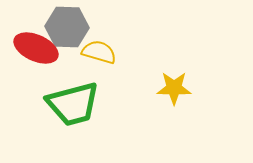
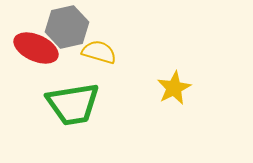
gray hexagon: rotated 15 degrees counterclockwise
yellow star: rotated 28 degrees counterclockwise
green trapezoid: rotated 6 degrees clockwise
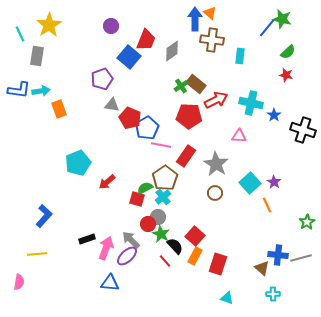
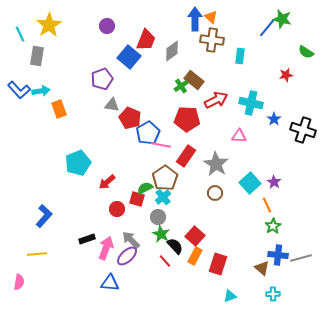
orange triangle at (210, 13): moved 1 px right, 4 px down
purple circle at (111, 26): moved 4 px left
green semicircle at (288, 52): moved 18 px right; rotated 77 degrees clockwise
red star at (286, 75): rotated 24 degrees counterclockwise
brown rectangle at (196, 84): moved 2 px left, 4 px up
blue L-shape at (19, 90): rotated 40 degrees clockwise
blue star at (274, 115): moved 4 px down
red pentagon at (189, 116): moved 2 px left, 3 px down
blue pentagon at (147, 128): moved 1 px right, 5 px down
green star at (307, 222): moved 34 px left, 4 px down
red circle at (148, 224): moved 31 px left, 15 px up
cyan triangle at (227, 298): moved 3 px right, 2 px up; rotated 40 degrees counterclockwise
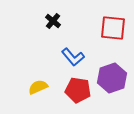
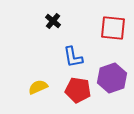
blue L-shape: rotated 30 degrees clockwise
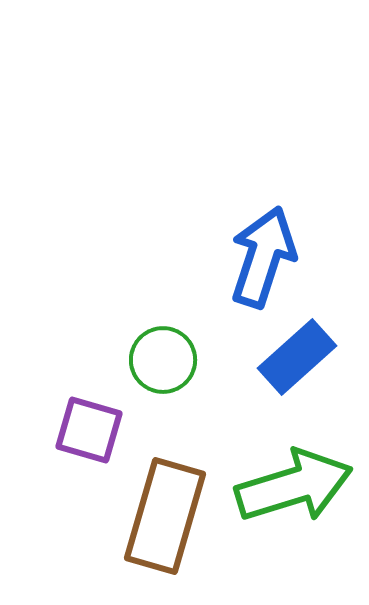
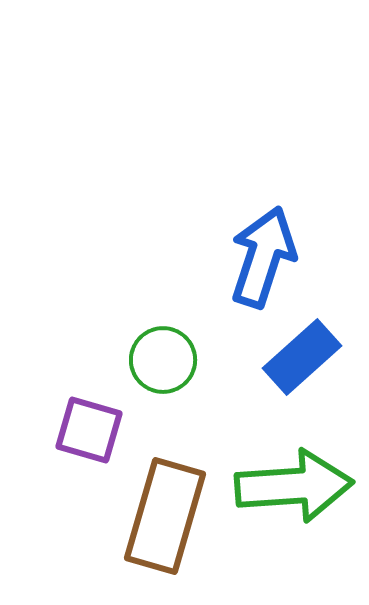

◇ ◇ ◇ ◇ ◇

:: EXERCISE PROMPT ::
Please revise the material above so that every "counterclockwise" becomes "anticlockwise", with nothing else changed and the picture lines left out.

:: RESPONSE FOR THIS EXERCISE ::
gray hexagon: rotated 15 degrees anticlockwise
yellow star: rotated 28 degrees anticlockwise
green trapezoid: rotated 6 degrees clockwise
orange triangle at (210, 13): moved 1 px right, 4 px down
purple circle at (111, 26): moved 4 px left
green semicircle at (288, 52): moved 18 px right; rotated 77 degrees clockwise
red star at (286, 75): rotated 24 degrees anticlockwise
brown rectangle at (196, 84): moved 2 px left, 4 px up
blue L-shape at (19, 90): rotated 40 degrees clockwise
blue star at (274, 115): moved 4 px down
red pentagon at (189, 116): moved 2 px left, 3 px down
blue pentagon at (147, 128): moved 1 px right, 5 px down
green star at (307, 222): moved 34 px left, 4 px down
red circle at (148, 224): moved 31 px left, 15 px up
cyan triangle at (227, 298): moved 3 px right, 2 px up; rotated 40 degrees anticlockwise
blue L-shape: rotated 30 degrees clockwise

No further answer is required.